#### ENTRIES PROVIDED ####

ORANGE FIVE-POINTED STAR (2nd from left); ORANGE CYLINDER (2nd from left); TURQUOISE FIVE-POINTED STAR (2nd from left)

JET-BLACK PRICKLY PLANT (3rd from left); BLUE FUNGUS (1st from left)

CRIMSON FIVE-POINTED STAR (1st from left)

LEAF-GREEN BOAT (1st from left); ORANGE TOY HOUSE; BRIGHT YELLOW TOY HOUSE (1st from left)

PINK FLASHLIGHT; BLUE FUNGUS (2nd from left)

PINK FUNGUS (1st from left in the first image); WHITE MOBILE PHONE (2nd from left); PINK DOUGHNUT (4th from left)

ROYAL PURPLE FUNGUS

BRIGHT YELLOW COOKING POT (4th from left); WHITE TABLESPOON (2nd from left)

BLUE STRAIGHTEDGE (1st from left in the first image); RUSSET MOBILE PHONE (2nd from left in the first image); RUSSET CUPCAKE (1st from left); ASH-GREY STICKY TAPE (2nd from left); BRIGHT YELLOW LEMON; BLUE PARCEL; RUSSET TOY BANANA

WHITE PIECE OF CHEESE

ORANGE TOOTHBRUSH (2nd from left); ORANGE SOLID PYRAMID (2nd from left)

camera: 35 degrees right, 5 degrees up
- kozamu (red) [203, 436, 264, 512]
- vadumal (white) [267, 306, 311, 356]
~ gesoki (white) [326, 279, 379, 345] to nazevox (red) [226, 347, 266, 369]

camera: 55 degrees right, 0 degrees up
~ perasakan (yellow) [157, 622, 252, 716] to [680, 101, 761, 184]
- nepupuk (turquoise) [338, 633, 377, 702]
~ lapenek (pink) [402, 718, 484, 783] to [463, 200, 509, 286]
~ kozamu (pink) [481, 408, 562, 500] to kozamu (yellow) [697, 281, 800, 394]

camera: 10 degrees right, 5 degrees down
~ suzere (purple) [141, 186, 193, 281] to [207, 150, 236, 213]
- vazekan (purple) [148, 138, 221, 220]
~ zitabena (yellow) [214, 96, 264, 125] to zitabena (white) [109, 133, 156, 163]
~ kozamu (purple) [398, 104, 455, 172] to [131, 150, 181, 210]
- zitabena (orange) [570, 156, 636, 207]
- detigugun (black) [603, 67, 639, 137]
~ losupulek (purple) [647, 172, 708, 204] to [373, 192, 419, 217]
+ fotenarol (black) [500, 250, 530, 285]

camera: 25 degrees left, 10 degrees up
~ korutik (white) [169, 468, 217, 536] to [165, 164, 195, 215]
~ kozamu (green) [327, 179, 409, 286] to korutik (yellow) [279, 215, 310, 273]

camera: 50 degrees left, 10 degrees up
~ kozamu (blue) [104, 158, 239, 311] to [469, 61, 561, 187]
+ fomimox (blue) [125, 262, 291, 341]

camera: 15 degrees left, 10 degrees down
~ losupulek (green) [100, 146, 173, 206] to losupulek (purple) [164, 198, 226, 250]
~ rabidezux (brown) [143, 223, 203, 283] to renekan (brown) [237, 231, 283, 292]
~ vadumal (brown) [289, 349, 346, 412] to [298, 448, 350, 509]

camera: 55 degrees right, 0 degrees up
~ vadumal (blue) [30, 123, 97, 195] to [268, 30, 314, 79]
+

####

BRIEF: Each line above must be printed exactly as it appears.

ANSWER SECTION:
ORANGE FIVE-POINTED STAR (2nd from left); ORANGE CYLINDER (2nd from left); TURQUOISE FIVE-POINTED STAR (2nd from left)

JET-BLACK PRICKLY PLANT (3rd from left); BLUE FUNGUS (1st from left)

CRIMSON FIVE-POINTED STAR (1st from left)

LEAF-GREEN BOAT (1st from left); ORANGE TOY HOUSE; BRIGHT YELLOW TOY HOUSE (1st from left)

PINK FLASHLIGHT; BLUE FUNGUS (2nd from left)

PINK FUNGUS (1st from left in the first image); WHITE MOBILE PHONE (2nd from left); PINK DOUGHNUT (4th from left)

ROYAL PURPLE FUNGUS

BRIGHT YELLOW COOKING POT (4th from left); WHITE TABLESPOON (2nd from left)

BLUE STRAIGHTEDGE (1st from left in the first image); RUSSET MOBILE PHONE (2nd from left in the first image); RUSSET CUPCAKE (1st from left); ASH-GREY STICKY TAPE (2nd from left); BRIGHT YELLOW LEMON; BLUE PARCEL; RUSSET TOY BANANA

WHITE PIECE OF CHEESE

ORANGE TOOTHBRUSH (2nd from left); ORANGE SOLID PYRAMID (2nd from left)

camera: 35 degrees right, 5 degrees up
- kozamu (red) [203, 436, 264, 512]
- vadumal (white) [267, 306, 311, 356]
~ gesoki (white) [326, 279, 379, 345] to nazevox (red) [226, 347, 266, 369]

camera: 55 degrees right, 0 degrees up
~ perasakan (yellow) [157, 622, 252, 716] to [680, 101, 761, 184]
- nepupuk (turquoise) [338, 633, 377, 702]
~ lapenek (pink) [402, 718, 484, 783] to [463, 200, 509, 286]
~ kozamu (pink) [481, 408, 562, 500] to kozamu (yellow) [697, 281, 800, 394]

camera: 10 degrees right, 5 degrees down
~ suzere (purple) [141, 186, 193, 281] to [207, 150, 236, 213]
- vazekan (purple) [148, 138, 221, 220]
~ zitabena (yellow) [214, 96, 264, 125] to zitabena (white) [109, 133, 156, 163]
~ kozamu (purple) [398, 104, 455, 172] to [131, 150, 181, 210]
- zitabena (orange) [570, 156, 636, 207]
- detigugun (black) [603, 67, 639, 137]
~ losupulek (purple) [647, 172, 708, 204] to [373, 192, 419, 217]
+ fotenarol (black) [500, 250, 530, 285]

camera: 25 degrees left, 10 degrees up
~ korutik (white) [169, 468, 217, 536] to [165, 164, 195, 215]
~ kozamu (green) [327, 179, 409, 286] to korutik (yellow) [279, 215, 310, 273]

camera: 50 degrees left, 10 degrees up
~ kozamu (blue) [104, 158, 239, 311] to [469, 61, 561, 187]
+ fomimox (blue) [125, 262, 291, 341]

camera: 15 degrees left, 10 degrees down
~ losupulek (green) [100, 146, 173, 206] to losupulek (purple) [164, 198, 226, 250]
~ rabidezux (brown) [143, 223, 203, 283] to renekan (brown) [237, 231, 283, 292]
~ vadumal (brown) [289, 349, 346, 412] to [298, 448, 350, 509]

camera: 55 degrees right, 0 degrees up
~ vadumal (blue) [30, 123, 97, 195] to [268, 30, 314, 79]
+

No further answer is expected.